* Problem requirements: Return exactly the lines from the start of the records below through the line containing "red goblet [722,377,814,521]", both ends included, and leave out the pictures.

== Excerpted data ==

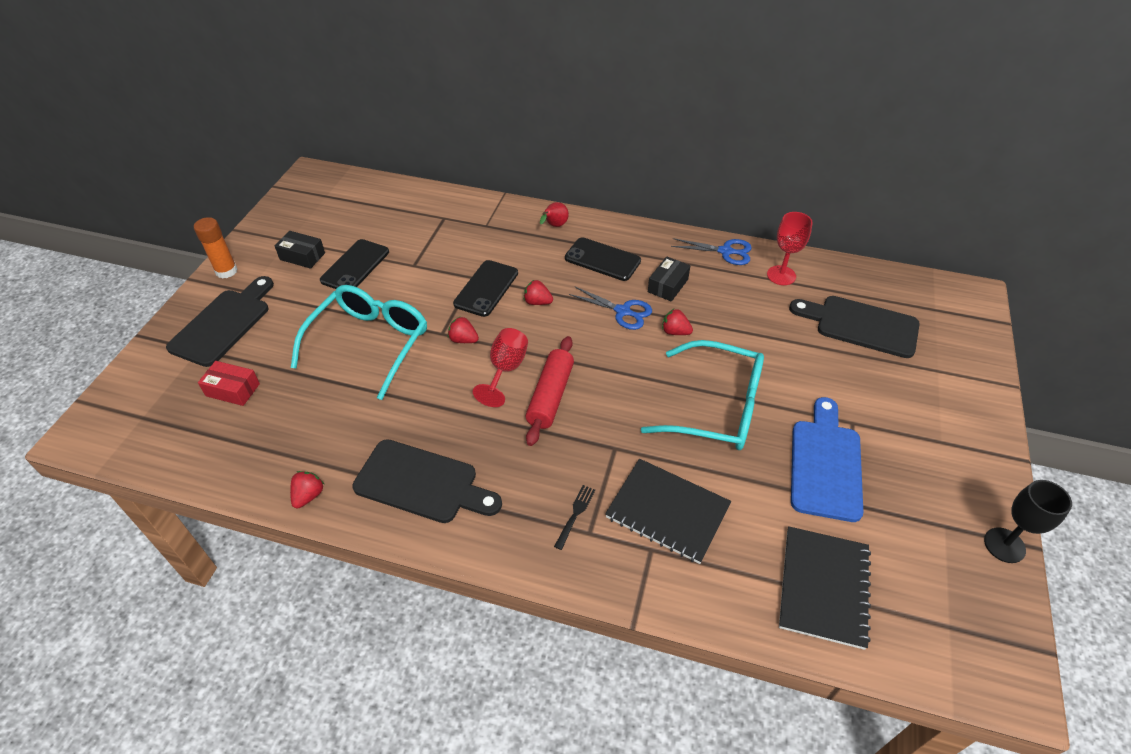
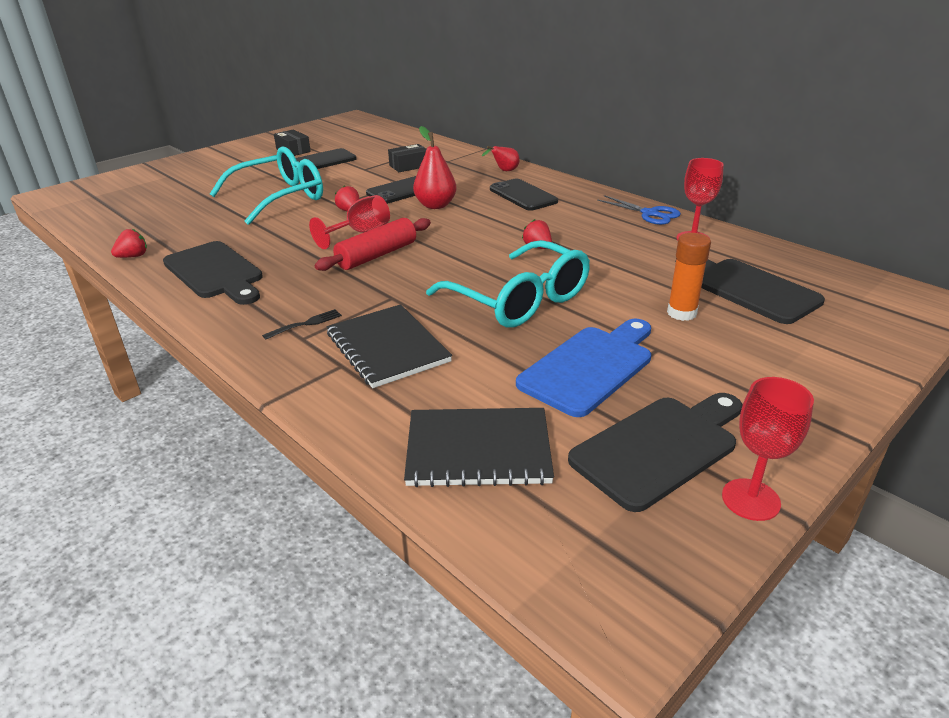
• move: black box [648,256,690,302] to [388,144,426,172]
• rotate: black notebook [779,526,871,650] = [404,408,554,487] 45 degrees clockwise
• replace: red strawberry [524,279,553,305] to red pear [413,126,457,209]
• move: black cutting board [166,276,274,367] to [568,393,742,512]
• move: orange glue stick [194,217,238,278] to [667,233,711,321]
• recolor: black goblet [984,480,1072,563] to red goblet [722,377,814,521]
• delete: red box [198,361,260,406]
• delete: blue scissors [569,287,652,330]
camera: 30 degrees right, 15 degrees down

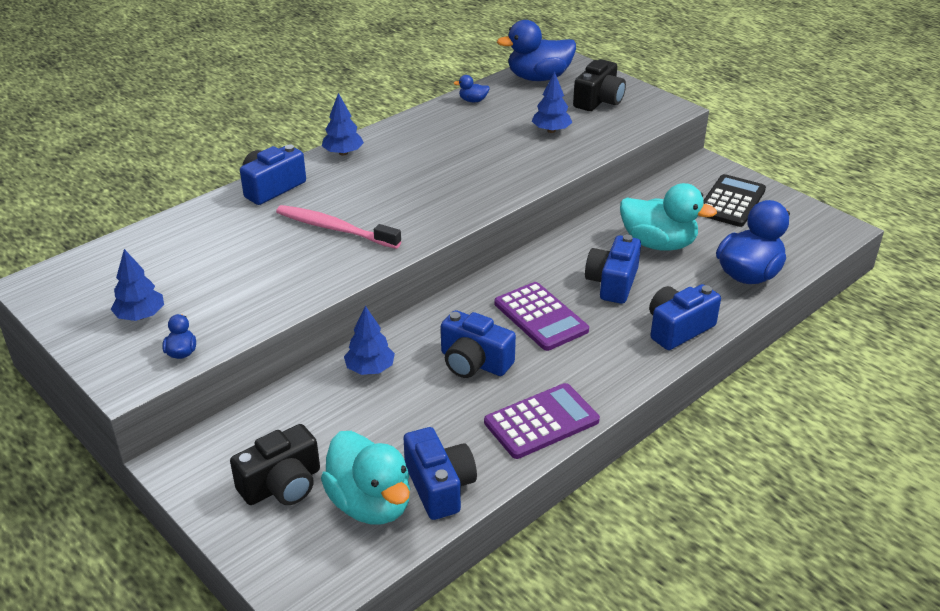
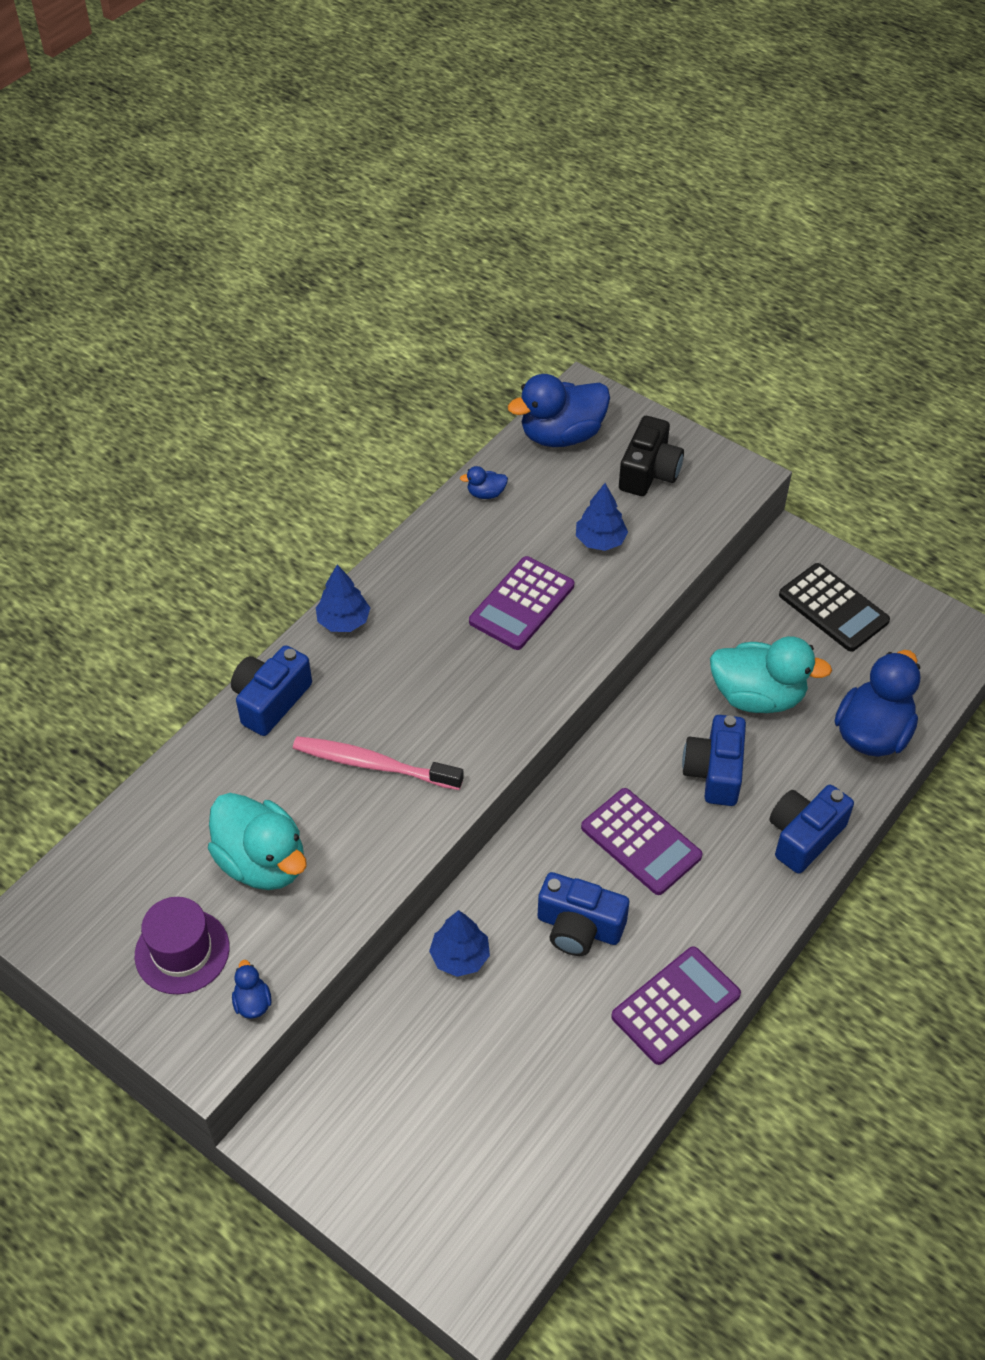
• replace: blue tree [111,249,164,321] to purple hat [135,897,230,994]
• move: turquoise duck [321,431,410,524] to [208,793,307,890]
• insert: purple calculator [469,556,574,650]
• rotate: black calculator [703,174,766,227] = [779,563,890,652] 120 degrees clockwise
• delete: black camera [230,424,320,505]
• delete: blue camera [404,427,477,520]
camera: 10 degrees left, 15 degrees up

===

* Solution below:
• move: black box [648,256,690,302] to [388,144,426,172]
• rotate: black notebook [779,526,871,650] = [404,408,554,487] 45 degrees clockwise
• replace: red strawberry [524,279,553,305] to red pear [413,126,457,209]
• move: black cutting board [166,276,274,367] to [568,393,742,512]
• move: orange glue stick [194,217,238,278] to [667,233,711,321]
• recolor: black goblet [984,480,1072,563] to red goblet [722,377,814,521]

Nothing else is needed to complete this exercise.